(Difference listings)
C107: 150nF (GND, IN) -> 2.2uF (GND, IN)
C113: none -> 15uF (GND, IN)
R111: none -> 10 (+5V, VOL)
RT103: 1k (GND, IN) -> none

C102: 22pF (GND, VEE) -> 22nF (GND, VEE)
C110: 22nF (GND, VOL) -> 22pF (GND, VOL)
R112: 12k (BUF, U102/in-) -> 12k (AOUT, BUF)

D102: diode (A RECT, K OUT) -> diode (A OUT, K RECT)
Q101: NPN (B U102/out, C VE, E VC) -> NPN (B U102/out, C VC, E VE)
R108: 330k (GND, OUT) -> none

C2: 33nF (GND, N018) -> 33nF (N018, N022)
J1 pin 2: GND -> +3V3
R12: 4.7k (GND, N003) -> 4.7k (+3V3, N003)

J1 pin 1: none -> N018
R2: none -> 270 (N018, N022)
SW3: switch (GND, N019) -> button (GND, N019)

_Instructions for the task:_
The full set of entries must be restated exactly, with none omitted.

_Answer:_
C107: 150nF (GND, IN) -> 2.2uF (GND, IN)
C113: none -> 15uF (GND, IN)
R111: none -> 10 (+5V, VOL)
RT103: 1k (GND, IN) -> none

C102: 22pF (GND, VEE) -> 22nF (GND, VEE)
C110: 22nF (GND, VOL) -> 22pF (GND, VOL)
R112: 12k (BUF, U102/in-) -> 12k (AOUT, BUF)

D102: diode (A RECT, K OUT) -> diode (A OUT, K RECT)
Q101: NPN (B U102/out, C VE, E VC) -> NPN (B U102/out, C VC, E VE)
R108: 330k (GND, OUT) -> none

C2: 33nF (GND, N018) -> 33nF (N018, N022)
J1 pin 2: GND -> +3V3
R12: 4.7k (GND, N003) -> 4.7k (+3V3, N003)

J1 pin 1: none -> N018
R2: none -> 270 (N018, N022)
SW3: switch (GND, N019) -> button (GND, N019)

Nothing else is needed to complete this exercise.